TASK MATERIAL:
════════════════════

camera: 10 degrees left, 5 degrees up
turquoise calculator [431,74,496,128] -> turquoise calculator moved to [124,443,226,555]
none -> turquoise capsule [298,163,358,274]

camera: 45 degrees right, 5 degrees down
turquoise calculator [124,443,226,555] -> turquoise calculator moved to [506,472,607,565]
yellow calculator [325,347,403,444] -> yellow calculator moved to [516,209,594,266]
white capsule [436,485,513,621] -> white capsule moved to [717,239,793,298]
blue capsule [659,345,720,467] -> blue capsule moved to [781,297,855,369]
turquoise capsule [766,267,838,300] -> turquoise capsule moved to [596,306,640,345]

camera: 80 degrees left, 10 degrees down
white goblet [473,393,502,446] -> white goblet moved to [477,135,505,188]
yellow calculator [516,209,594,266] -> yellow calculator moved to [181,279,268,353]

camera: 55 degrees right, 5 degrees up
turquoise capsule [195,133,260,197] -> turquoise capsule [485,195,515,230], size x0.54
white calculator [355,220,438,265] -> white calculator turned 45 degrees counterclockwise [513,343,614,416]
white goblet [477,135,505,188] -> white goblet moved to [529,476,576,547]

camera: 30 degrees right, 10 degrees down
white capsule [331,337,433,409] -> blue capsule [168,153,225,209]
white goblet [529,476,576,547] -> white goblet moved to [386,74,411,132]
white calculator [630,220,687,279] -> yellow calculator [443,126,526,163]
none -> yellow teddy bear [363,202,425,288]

════════════════════

WORK TO COMPLETE:
The answer is to be the complete listing, transcribed exactly.

COMPLETED EXERCISE:
camera: 10 degrees left, 5 degrees up
turquoise calculator [431,74,496,128] -> turquoise calculator moved to [124,443,226,555]
none -> turquoise capsule [298,163,358,274]

camera: 45 degrees right, 5 degrees down
turquoise calculator [124,443,226,555] -> turquoise calculator moved to [506,472,607,565]
yellow calculator [325,347,403,444] -> yellow calculator moved to [516,209,594,266]
white capsule [436,485,513,621] -> white capsule moved to [717,239,793,298]
blue capsule [659,345,720,467] -> blue capsule moved to [781,297,855,369]
turquoise capsule [766,267,838,300] -> turquoise capsule moved to [596,306,640,345]

camera: 80 degrees left, 10 degrees down
white goblet [473,393,502,446] -> white goblet moved to [477,135,505,188]
yellow calculator [516,209,594,266] -> yellow calculator moved to [181,279,268,353]

camera: 55 degrees right, 5 degrees up
turquoise capsule [195,133,260,197] -> turquoise capsule [485,195,515,230], size x0.54
white calculator [355,220,438,265] -> white calculator turned 45 degrees counterclockwise [513,343,614,416]
white goblet [477,135,505,188] -> white goblet moved to [529,476,576,547]

camera: 30 degrees right, 10 degrees down
white capsule [331,337,433,409] -> blue capsule [168,153,225,209]
white goblet [529,476,576,547] -> white goblet moved to [386,74,411,132]
white calculator [630,220,687,279] -> yellow calculator [443,126,526,163]
none -> yellow teddy bear [363,202,425,288]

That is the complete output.